Task instructions: Please repeat exactly the lines below from the one containing "camera: 40 degrees left, 5 degrees down" down to the one containing "(268, 506) = (253, 414): pink", both included, and nothing else.

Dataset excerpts
──────────

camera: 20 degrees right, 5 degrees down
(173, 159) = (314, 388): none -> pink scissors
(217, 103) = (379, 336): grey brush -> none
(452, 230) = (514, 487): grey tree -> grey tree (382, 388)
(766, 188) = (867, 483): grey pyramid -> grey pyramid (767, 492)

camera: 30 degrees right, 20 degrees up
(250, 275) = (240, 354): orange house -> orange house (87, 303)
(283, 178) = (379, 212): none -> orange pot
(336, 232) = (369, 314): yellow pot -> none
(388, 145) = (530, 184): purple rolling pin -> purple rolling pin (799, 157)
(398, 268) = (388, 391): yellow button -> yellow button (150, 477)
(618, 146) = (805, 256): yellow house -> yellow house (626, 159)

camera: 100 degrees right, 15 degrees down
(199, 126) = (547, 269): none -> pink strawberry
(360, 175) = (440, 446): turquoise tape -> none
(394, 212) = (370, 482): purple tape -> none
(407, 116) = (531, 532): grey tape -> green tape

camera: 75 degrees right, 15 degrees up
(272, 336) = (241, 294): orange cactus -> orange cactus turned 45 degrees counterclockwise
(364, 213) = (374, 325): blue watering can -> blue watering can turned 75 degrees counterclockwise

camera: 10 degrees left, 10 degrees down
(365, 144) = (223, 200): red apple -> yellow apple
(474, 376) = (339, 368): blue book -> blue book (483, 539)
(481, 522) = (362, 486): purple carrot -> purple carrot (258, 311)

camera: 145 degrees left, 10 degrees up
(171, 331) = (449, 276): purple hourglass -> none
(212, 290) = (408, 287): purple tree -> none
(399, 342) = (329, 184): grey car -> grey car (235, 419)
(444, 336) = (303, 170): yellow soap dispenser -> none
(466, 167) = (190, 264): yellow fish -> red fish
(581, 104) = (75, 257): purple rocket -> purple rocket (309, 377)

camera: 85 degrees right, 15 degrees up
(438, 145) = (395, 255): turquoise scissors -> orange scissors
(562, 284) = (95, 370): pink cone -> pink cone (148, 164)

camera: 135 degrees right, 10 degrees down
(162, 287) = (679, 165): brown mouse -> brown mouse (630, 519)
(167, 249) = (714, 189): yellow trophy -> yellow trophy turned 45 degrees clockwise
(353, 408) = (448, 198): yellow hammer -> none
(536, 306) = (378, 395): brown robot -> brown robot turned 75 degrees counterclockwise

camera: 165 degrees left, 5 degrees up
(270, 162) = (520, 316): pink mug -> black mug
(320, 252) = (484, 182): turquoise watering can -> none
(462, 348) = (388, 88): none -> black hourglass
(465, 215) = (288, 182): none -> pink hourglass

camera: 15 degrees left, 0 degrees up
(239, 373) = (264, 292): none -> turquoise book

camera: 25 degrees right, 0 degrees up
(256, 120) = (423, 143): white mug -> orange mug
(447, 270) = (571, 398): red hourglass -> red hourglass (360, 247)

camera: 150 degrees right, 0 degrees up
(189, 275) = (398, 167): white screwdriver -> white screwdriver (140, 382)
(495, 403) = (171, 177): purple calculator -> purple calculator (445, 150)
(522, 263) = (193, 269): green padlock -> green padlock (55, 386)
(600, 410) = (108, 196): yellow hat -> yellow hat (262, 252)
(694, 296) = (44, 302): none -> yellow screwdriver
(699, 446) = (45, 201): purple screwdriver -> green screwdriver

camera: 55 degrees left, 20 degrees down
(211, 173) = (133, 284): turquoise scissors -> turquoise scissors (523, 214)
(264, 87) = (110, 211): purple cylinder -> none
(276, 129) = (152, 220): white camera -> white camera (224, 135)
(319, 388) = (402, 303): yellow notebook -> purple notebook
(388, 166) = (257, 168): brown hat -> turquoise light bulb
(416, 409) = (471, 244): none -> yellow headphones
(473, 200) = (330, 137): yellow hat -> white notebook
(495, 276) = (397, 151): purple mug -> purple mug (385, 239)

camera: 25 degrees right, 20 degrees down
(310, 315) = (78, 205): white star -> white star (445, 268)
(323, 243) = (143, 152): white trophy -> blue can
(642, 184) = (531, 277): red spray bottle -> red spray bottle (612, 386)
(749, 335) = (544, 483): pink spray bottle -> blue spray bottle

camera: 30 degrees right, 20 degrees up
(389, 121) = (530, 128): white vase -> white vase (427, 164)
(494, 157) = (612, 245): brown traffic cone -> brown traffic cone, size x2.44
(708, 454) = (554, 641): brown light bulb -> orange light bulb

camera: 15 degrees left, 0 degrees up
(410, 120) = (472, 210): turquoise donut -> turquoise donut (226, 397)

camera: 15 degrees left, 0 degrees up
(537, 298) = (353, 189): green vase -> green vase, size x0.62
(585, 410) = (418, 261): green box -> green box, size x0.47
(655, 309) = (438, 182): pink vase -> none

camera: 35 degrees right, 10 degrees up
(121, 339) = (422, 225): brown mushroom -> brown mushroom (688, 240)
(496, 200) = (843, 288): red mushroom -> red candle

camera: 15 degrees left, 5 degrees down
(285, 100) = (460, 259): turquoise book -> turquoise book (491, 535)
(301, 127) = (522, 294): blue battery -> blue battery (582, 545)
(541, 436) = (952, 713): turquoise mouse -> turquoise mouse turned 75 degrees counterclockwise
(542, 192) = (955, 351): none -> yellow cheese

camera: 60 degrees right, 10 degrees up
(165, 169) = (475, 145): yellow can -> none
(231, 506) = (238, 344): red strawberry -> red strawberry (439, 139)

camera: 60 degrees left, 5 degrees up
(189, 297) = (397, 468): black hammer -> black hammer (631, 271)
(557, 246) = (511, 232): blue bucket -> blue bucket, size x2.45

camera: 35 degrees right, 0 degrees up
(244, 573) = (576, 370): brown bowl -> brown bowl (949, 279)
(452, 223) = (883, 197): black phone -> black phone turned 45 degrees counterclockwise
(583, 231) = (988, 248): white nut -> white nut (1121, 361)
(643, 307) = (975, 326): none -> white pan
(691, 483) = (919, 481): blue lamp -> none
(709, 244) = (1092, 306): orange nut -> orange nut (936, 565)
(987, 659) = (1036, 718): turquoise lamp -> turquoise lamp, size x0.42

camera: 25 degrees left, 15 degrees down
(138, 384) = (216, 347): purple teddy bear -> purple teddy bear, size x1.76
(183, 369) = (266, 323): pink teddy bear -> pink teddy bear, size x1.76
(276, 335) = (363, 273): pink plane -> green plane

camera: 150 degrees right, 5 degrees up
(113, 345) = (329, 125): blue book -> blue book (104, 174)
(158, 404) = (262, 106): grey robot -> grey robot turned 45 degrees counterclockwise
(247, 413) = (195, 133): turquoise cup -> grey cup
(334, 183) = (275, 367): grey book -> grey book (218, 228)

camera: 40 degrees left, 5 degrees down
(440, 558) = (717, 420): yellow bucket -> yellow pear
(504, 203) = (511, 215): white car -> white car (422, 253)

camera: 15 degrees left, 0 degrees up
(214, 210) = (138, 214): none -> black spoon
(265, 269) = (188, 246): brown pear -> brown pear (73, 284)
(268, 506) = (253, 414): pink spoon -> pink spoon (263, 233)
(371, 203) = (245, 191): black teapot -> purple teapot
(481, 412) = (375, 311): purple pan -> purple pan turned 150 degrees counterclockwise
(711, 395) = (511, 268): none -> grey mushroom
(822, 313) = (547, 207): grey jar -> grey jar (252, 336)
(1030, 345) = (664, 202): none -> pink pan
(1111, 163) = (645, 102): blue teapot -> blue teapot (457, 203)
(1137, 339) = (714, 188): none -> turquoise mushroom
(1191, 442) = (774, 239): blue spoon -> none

──────────

Answer for this exercise:
camera: 40 degrees left, 5 degrees down
(440, 558) = (717, 420): yellow bucket -> yellow pear
(504, 203) = (511, 215): white car -> white car (422, 253)

camera: 15 degrees left, 0 degrees up
(214, 210) = (138, 214): none -> black spoon
(265, 269) = (188, 246): brown pear -> brown pear (73, 284)
(268, 506) = (253, 414): pink spoon -> pink spoon (263, 233)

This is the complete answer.